- _Entries provided_
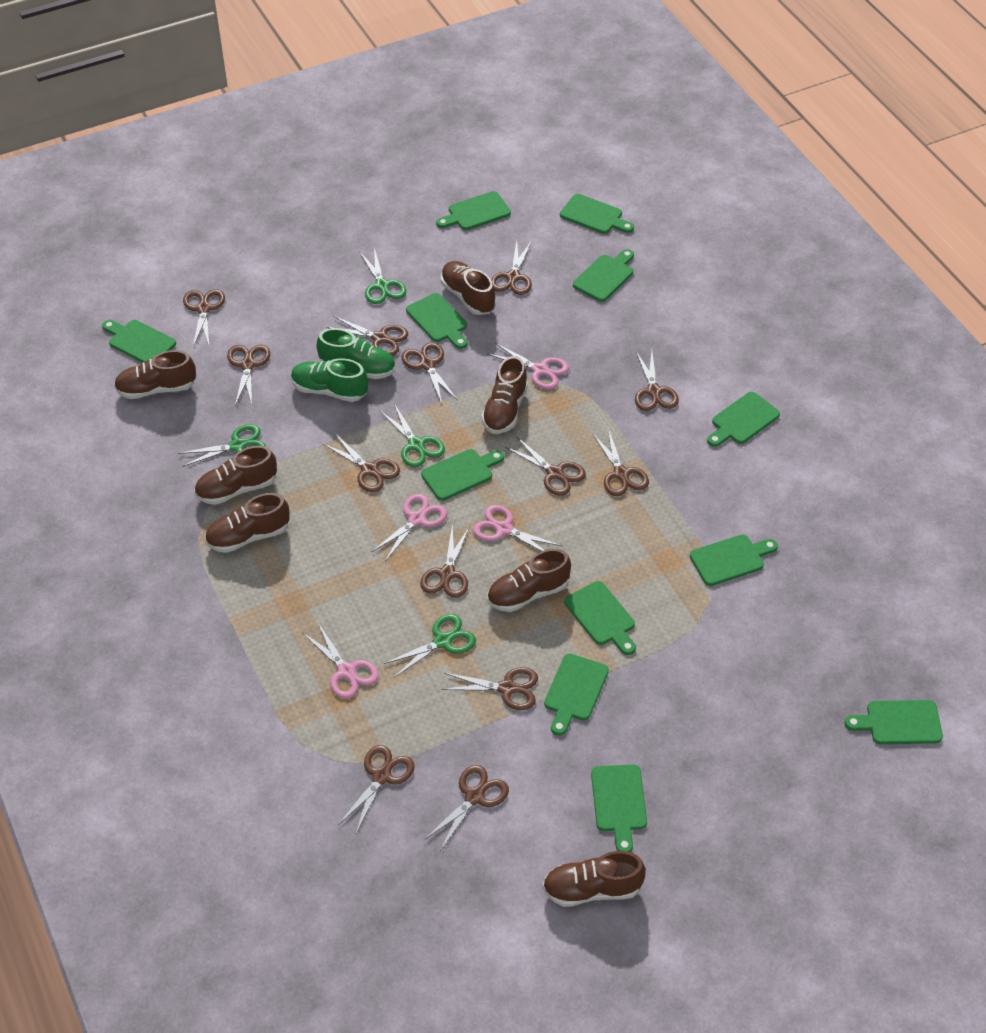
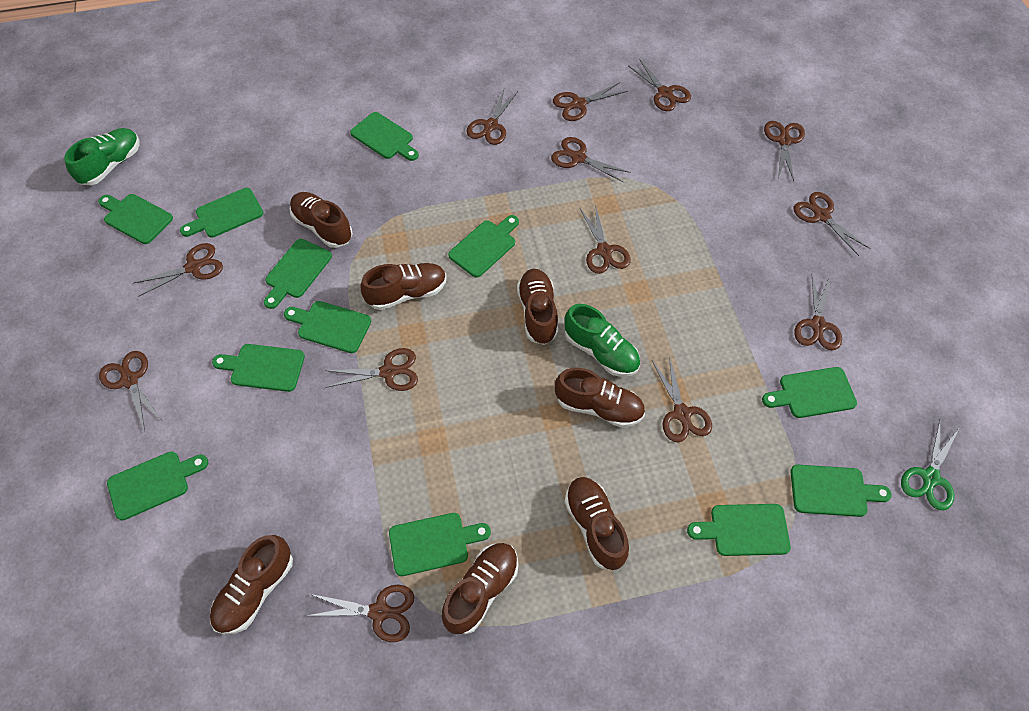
green scissors: 4 -> 1
pink scissors: 4 -> 0

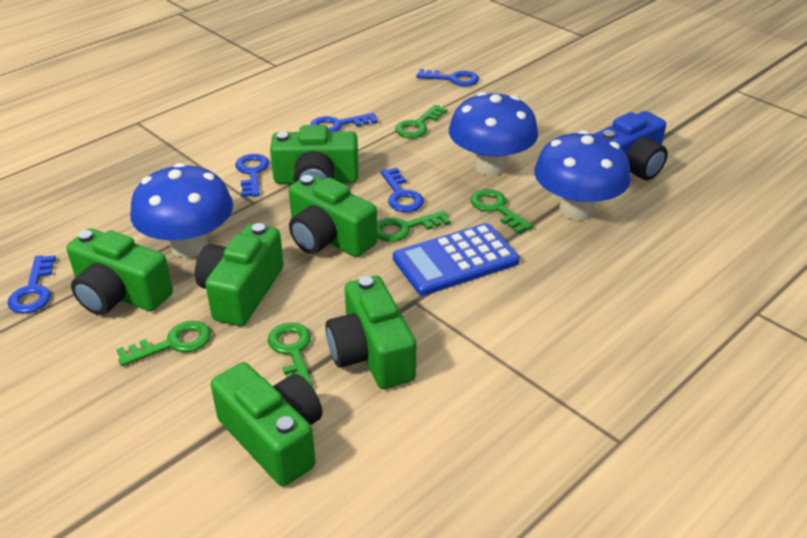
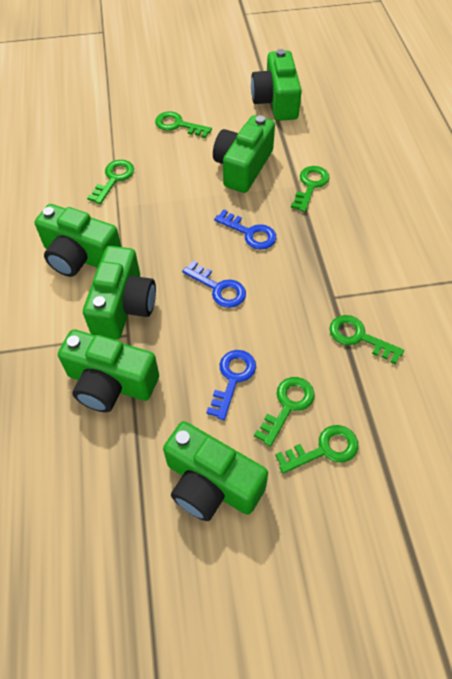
blue calculator: 1 -> 0
blue camera: 1 -> 0
blue key: 5 -> 3
blue mushroom: 3 -> 0
green key: 5 -> 6

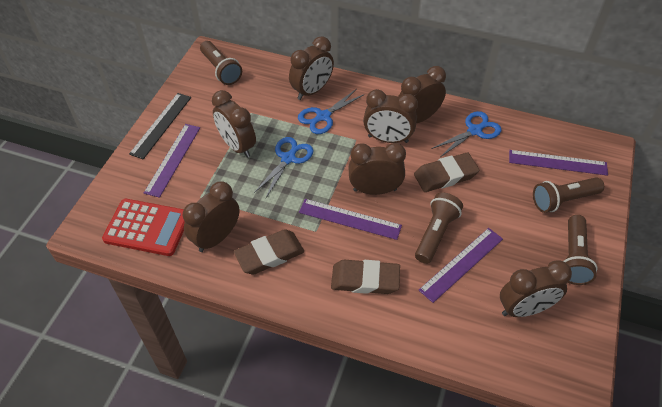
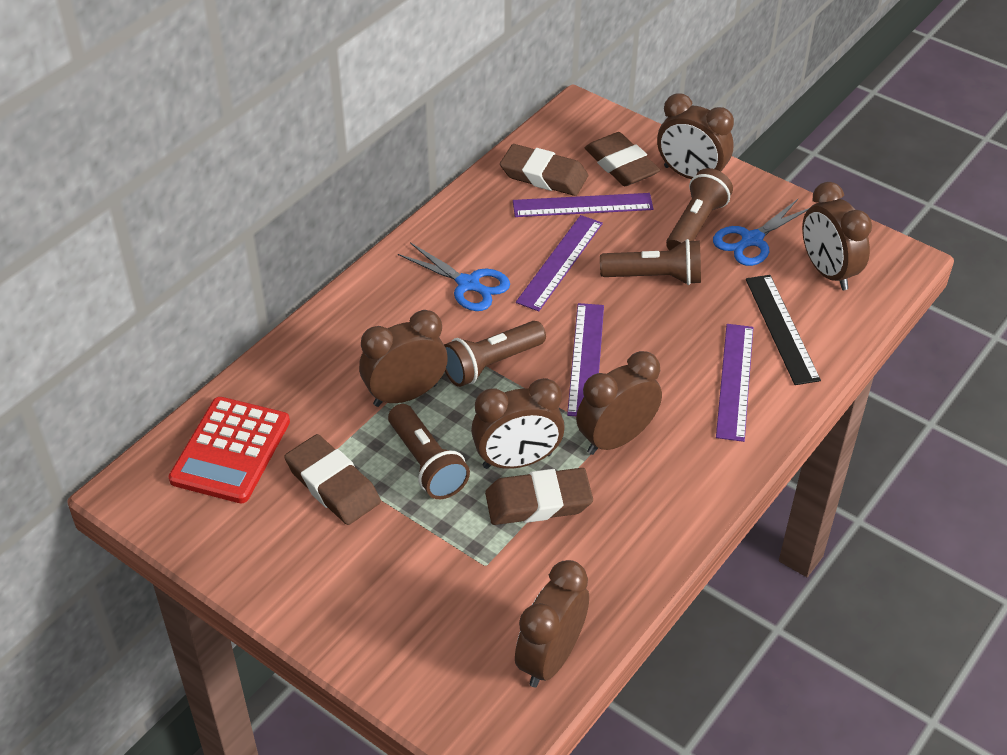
blue scissors: 3 -> 2
brown clock: 7 -> 6
brown eraser: 3 -> 4

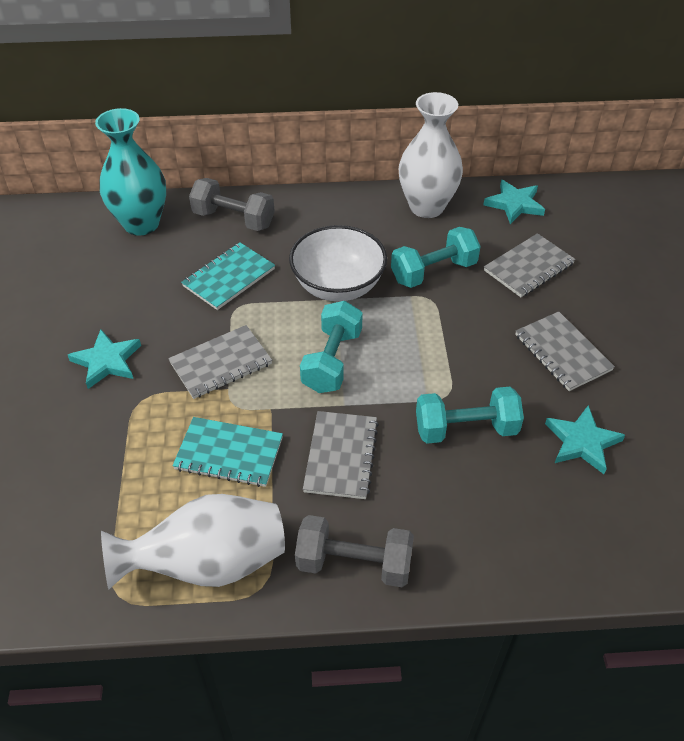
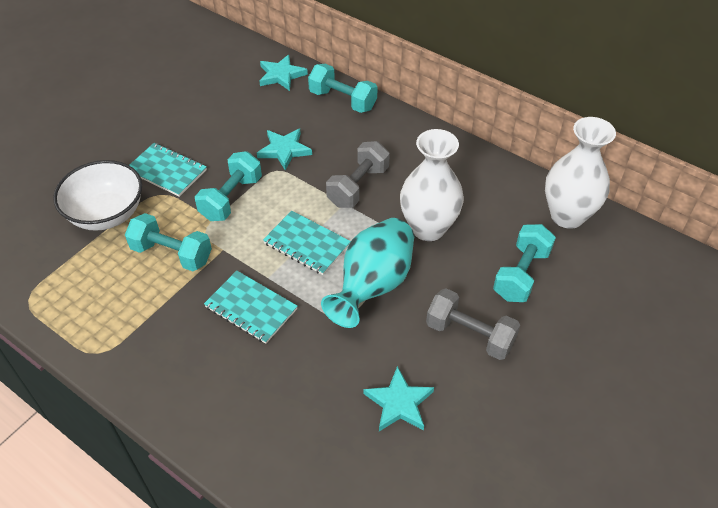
grey notebook: 4 -> 0
turquoise dumbbell: 3 -> 4
turquoise notebook: 2 -> 3

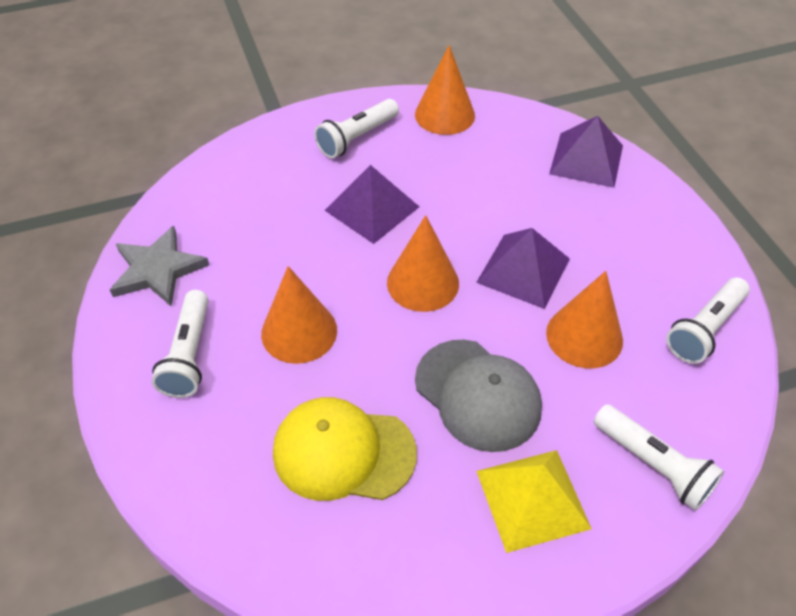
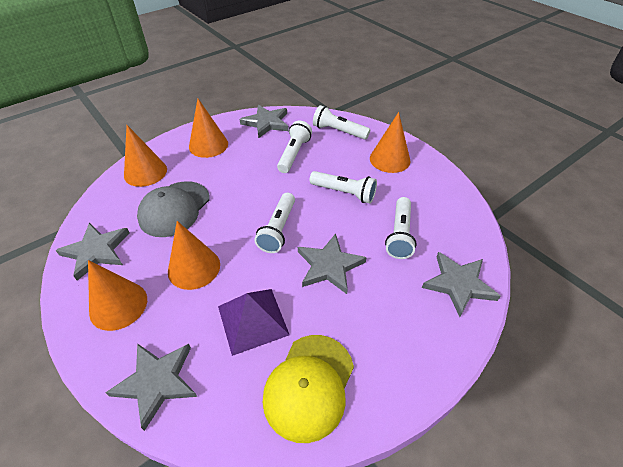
grey star: 1 -> 5
orange cone: 4 -> 5
purple pyramid: 3 -> 1
white flashlight: 4 -> 5
yellow pyramid: 1 -> 0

- _Work to be completed_
Before duplicating the entries above, strip out the pictures and keep the rest exact.

- _Written answer_
green scissors: 4 -> 1
pink scissors: 4 -> 0

blue calculator: 1 -> 0
blue camera: 1 -> 0
blue key: 5 -> 3
blue mushroom: 3 -> 0
green key: 5 -> 6

blue scissors: 3 -> 2
brown clock: 7 -> 6
brown eraser: 3 -> 4

grey notebook: 4 -> 0
turquoise dumbbell: 3 -> 4
turquoise notebook: 2 -> 3

grey star: 1 -> 5
orange cone: 4 -> 5
purple pyramid: 3 -> 1
white flashlight: 4 -> 5
yellow pyramid: 1 -> 0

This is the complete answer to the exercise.